Excerpted data:
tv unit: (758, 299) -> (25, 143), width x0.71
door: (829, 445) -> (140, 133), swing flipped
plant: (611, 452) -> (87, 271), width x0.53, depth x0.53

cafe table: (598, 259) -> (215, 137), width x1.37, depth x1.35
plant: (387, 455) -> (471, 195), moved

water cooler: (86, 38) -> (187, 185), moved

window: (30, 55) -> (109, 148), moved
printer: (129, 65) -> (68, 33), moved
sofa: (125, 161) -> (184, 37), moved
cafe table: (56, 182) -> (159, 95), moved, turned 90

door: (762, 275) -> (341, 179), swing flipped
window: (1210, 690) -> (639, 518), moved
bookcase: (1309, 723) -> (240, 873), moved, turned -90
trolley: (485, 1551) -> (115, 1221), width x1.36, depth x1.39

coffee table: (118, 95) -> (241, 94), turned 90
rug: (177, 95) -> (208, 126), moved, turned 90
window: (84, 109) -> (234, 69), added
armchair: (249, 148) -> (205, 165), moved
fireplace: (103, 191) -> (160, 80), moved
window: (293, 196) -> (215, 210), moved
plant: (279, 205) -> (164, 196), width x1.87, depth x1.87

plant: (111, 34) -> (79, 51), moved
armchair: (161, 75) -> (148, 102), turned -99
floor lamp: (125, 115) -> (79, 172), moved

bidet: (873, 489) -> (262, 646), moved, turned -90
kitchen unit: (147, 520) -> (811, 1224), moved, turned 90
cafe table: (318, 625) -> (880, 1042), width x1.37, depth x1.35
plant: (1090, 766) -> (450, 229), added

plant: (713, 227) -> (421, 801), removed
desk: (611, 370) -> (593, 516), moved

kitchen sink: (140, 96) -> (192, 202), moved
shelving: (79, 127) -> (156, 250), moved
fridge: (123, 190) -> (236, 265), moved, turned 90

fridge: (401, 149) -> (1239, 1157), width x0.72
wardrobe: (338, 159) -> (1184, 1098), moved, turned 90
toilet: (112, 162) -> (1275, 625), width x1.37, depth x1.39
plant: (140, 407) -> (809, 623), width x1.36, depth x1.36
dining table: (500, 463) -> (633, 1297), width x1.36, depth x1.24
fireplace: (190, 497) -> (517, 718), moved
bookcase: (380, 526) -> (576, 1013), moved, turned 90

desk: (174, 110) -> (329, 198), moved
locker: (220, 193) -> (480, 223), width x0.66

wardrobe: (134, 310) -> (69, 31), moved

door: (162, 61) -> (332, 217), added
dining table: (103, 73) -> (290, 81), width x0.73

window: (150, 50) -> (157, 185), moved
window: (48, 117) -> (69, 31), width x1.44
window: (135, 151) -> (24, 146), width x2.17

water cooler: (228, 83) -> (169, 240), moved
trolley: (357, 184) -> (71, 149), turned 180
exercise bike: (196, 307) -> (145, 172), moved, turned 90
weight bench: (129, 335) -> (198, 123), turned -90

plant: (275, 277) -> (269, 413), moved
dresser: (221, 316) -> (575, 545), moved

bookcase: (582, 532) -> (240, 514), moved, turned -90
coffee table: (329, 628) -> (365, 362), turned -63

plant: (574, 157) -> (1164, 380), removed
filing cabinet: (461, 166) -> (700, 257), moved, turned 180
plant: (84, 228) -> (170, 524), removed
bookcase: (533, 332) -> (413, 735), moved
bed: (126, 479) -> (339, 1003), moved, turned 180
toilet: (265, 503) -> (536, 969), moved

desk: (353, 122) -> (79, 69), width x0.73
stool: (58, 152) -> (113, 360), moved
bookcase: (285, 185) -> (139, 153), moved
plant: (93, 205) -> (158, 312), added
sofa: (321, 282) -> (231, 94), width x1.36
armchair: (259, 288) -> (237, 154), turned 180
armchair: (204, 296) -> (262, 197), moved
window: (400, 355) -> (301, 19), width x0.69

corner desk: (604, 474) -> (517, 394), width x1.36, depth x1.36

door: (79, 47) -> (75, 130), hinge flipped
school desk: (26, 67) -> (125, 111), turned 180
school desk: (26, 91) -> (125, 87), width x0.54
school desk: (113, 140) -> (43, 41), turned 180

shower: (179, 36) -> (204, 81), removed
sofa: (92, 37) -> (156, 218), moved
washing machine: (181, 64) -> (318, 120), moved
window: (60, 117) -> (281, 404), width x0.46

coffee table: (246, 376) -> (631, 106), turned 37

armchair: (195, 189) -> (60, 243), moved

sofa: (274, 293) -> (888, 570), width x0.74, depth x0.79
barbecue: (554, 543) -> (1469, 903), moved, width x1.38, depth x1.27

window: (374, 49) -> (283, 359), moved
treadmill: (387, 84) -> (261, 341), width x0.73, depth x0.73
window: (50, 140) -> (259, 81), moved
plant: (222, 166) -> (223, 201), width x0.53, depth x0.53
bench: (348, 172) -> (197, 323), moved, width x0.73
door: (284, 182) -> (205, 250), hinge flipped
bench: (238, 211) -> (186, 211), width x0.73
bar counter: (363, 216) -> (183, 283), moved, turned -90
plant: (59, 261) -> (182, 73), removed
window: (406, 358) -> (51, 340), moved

What the exercise asks: Return every line of the listing above where "door" appears.

Answer for the task:
door: (829, 445) -> (140, 133), swing flipped
door: (762, 275) -> (341, 179), swing flipped
door: (162, 61) -> (332, 217), added
door: (79, 47) -> (75, 130), hinge flipped
door: (284, 182) -> (205, 250), hinge flipped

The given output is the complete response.